### Exercise brief
Where a line below holds the string "green", copy that line.

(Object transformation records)
-------------------------
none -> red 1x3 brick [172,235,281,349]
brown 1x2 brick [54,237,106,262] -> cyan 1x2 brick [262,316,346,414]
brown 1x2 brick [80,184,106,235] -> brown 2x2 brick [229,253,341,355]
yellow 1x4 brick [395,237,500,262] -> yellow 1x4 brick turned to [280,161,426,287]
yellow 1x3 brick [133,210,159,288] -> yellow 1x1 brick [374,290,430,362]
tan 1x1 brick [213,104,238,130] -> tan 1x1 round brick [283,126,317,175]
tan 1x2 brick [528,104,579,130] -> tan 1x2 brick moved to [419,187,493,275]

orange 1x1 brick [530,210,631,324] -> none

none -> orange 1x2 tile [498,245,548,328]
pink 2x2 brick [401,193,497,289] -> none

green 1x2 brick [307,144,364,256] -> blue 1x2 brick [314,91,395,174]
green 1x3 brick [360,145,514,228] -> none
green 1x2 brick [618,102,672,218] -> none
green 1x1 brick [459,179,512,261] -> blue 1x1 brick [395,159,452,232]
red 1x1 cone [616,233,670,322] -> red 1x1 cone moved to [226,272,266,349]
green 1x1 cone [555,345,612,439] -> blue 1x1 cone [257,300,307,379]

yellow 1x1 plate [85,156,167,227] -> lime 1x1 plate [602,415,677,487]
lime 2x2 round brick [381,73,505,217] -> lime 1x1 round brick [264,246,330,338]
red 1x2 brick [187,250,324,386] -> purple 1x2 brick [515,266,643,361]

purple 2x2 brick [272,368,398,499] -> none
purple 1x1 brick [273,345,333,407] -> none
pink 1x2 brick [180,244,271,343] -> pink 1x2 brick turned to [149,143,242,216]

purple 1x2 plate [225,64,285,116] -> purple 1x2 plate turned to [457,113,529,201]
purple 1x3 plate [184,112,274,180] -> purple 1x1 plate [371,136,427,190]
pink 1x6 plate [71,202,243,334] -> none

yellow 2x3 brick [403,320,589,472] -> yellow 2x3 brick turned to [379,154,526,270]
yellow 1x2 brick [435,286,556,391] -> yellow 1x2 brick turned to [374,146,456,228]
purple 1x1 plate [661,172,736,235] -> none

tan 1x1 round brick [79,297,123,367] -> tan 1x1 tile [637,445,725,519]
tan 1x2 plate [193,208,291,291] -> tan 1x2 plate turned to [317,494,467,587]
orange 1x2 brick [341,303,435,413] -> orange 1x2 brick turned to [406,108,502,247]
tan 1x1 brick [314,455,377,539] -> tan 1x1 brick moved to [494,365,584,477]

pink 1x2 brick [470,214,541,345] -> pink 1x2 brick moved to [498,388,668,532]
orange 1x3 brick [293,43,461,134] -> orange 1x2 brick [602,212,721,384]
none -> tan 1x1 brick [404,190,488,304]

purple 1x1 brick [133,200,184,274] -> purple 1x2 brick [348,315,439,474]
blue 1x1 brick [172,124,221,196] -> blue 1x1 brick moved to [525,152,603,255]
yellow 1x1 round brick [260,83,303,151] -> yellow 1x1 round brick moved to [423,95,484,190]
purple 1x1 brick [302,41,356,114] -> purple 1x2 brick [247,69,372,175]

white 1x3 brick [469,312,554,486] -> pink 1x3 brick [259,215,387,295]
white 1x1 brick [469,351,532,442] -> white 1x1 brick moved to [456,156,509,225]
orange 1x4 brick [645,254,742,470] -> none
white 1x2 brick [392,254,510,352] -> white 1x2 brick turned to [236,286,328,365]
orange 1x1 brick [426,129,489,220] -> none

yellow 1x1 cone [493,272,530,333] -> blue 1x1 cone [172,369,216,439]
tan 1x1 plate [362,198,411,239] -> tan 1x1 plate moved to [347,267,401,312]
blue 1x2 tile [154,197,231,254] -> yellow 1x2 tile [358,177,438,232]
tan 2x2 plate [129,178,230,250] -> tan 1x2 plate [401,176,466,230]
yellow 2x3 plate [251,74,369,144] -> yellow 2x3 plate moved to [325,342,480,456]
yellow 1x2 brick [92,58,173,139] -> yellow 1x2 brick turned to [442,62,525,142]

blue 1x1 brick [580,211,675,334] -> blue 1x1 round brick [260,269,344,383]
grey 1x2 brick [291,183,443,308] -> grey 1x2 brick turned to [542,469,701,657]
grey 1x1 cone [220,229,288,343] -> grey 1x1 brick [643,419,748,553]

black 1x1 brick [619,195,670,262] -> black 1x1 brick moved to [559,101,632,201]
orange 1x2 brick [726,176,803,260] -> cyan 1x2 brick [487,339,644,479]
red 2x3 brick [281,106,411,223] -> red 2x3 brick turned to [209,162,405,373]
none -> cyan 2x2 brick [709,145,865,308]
-------------------------
### Response
green 1x2 brick [307,144,364,256] -> blue 1x2 brick [314,91,395,174]
green 1x3 brick [360,145,514,228] -> none
green 1x2 brick [618,102,672,218] -> none
green 1x1 brick [459,179,512,261] -> blue 1x1 brick [395,159,452,232]
green 1x1 cone [555,345,612,439] -> blue 1x1 cone [257,300,307,379]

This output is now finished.